▸ **YOUR INSTRUCTIONS**
Retype each entry exactly. Skip any pictures.

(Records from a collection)
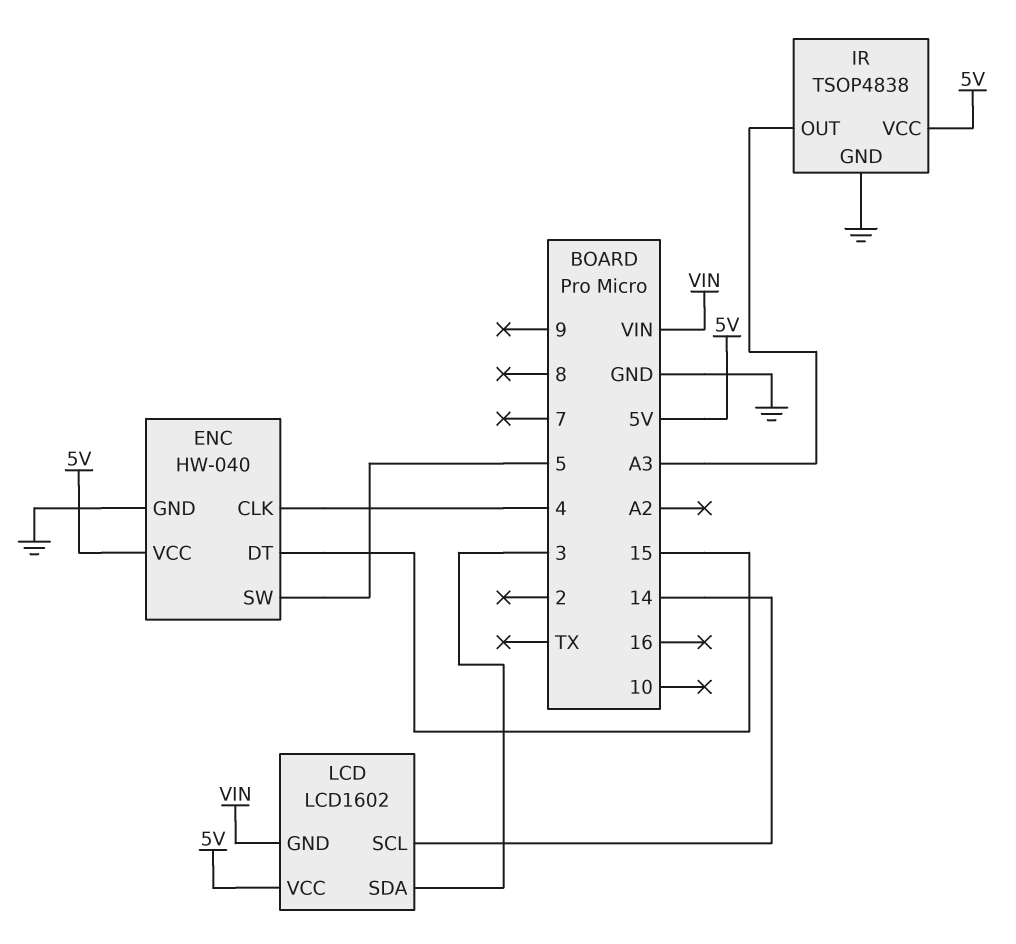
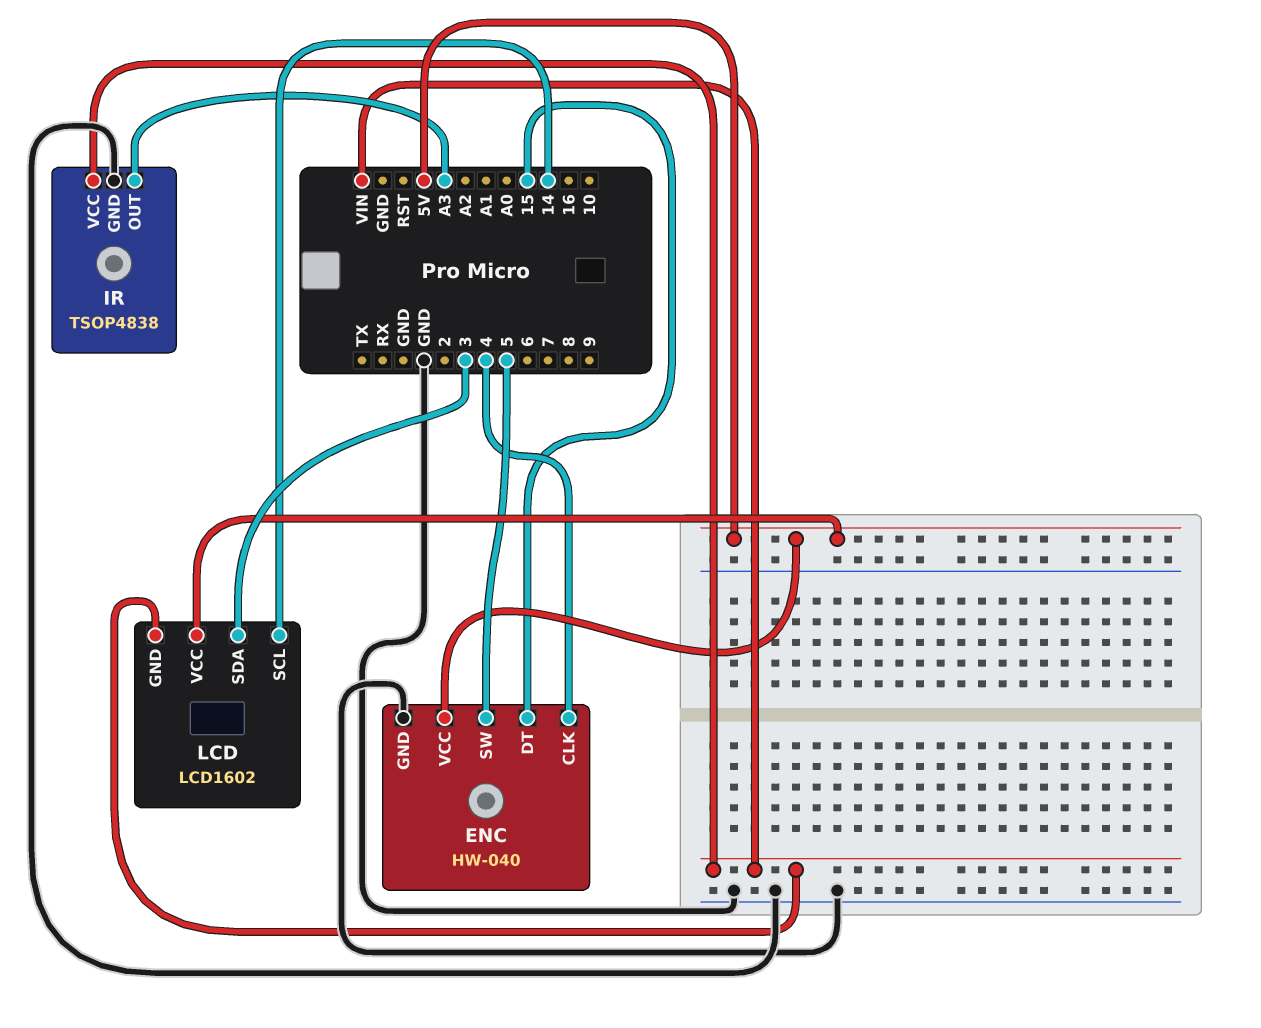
IR pin VCC: 5V -> VIN

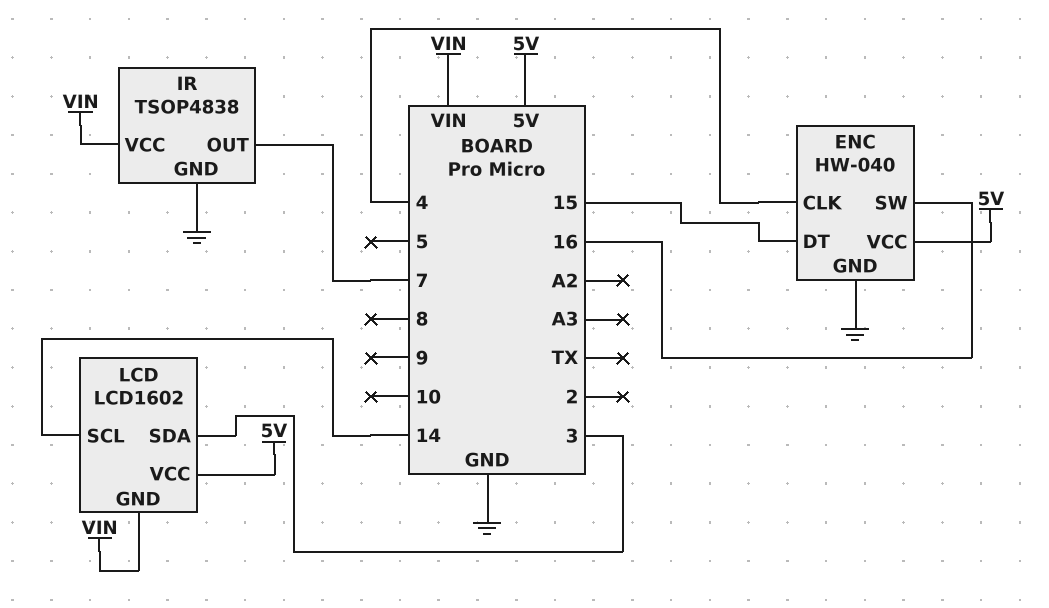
ENC pin SW: 5 -> 16
IR pin OUT: A3 -> 7

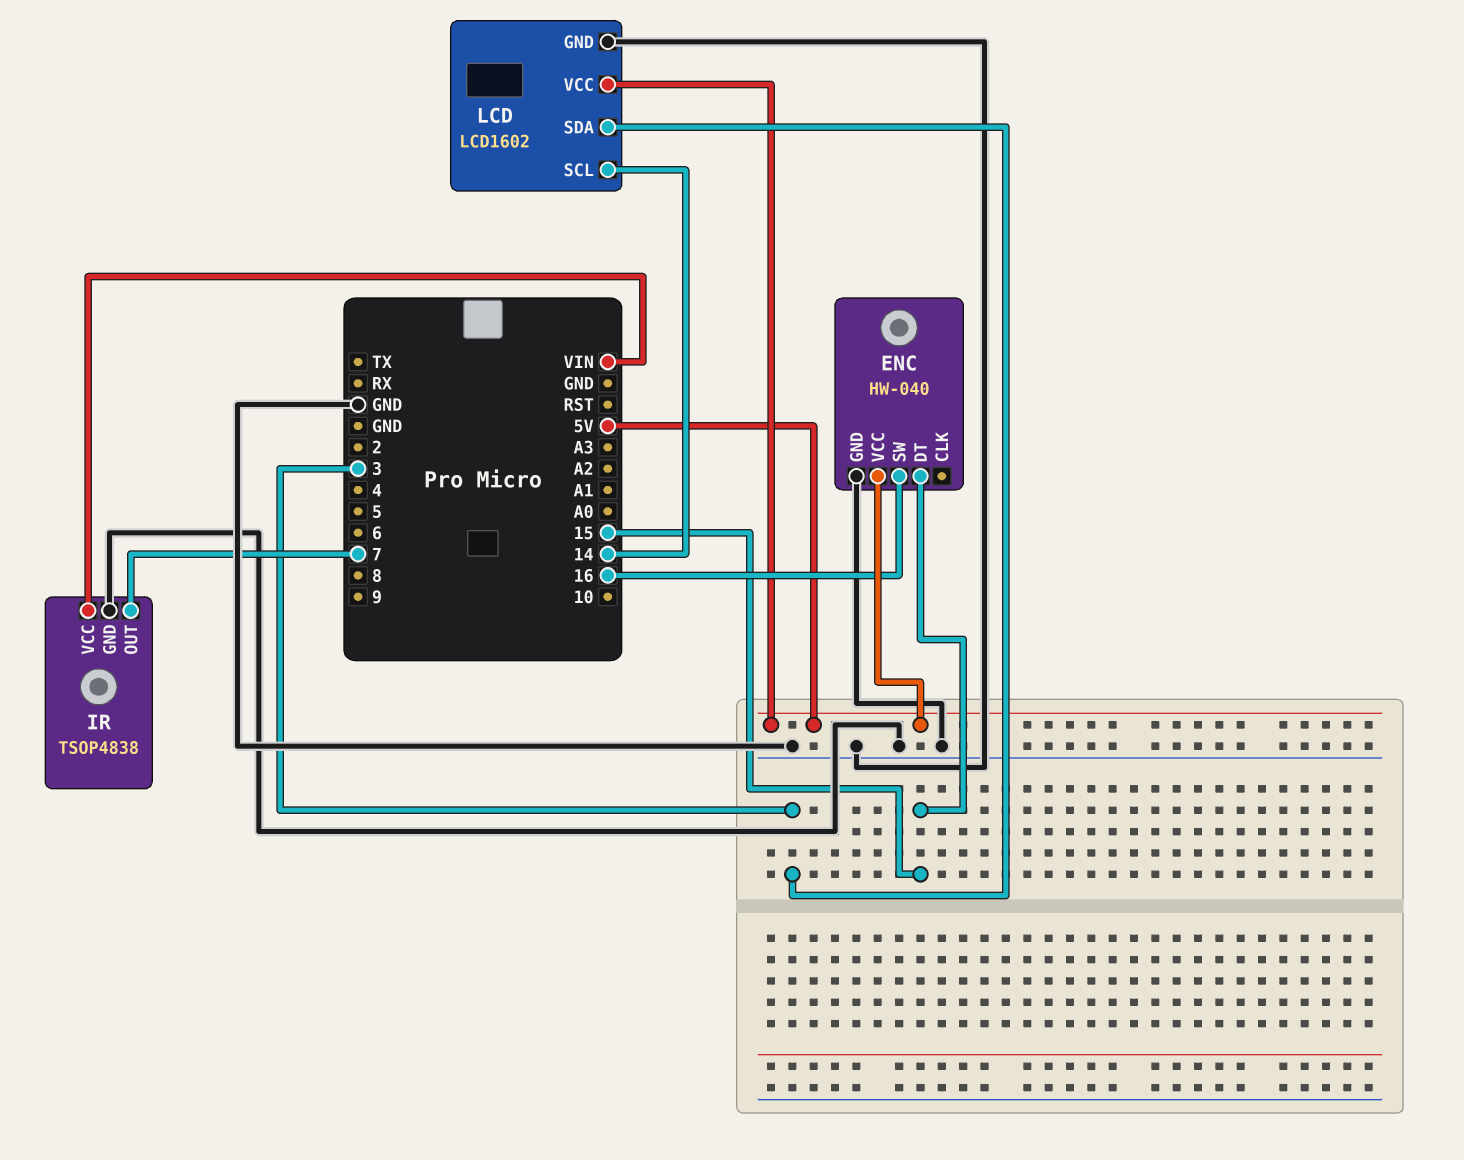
ENC pin CLK: 4 -> none
LCD pin GND: VIN -> GND

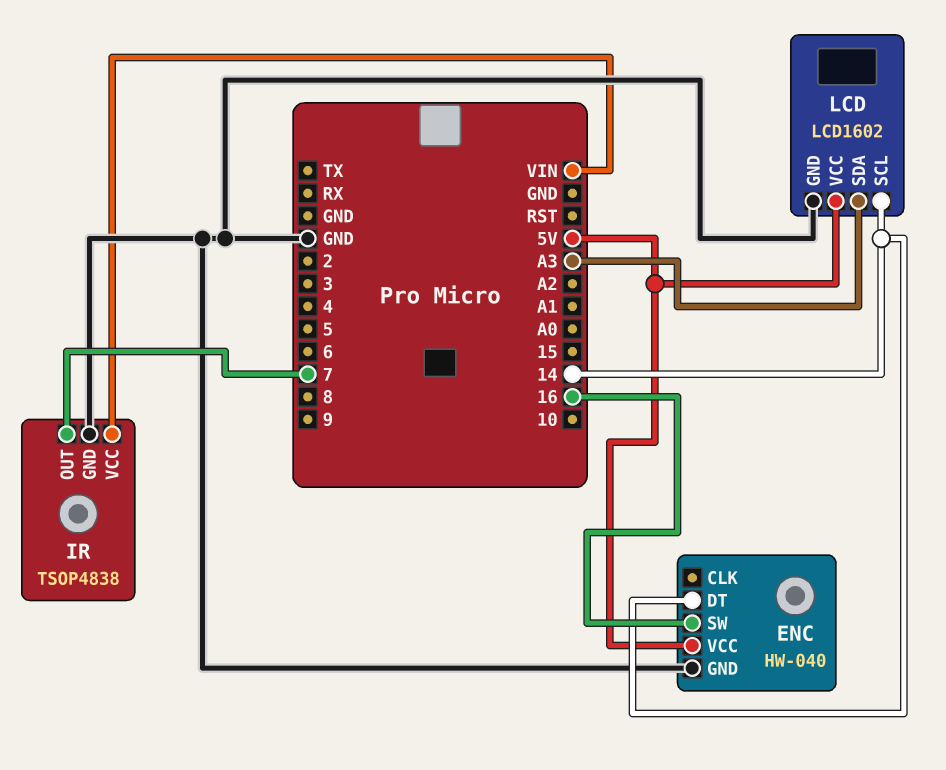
ENC pin DT: 15 -> 14
LCD pin SDA: 3 -> A3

▸ **RESPONSE TO THIS TASK**
IR pin VCC: 5V -> VIN

ENC pin SW: 5 -> 16
IR pin OUT: A3 -> 7

ENC pin CLK: 4 -> none
LCD pin GND: VIN -> GND

ENC pin DT: 15 -> 14
LCD pin SDA: 3 -> A3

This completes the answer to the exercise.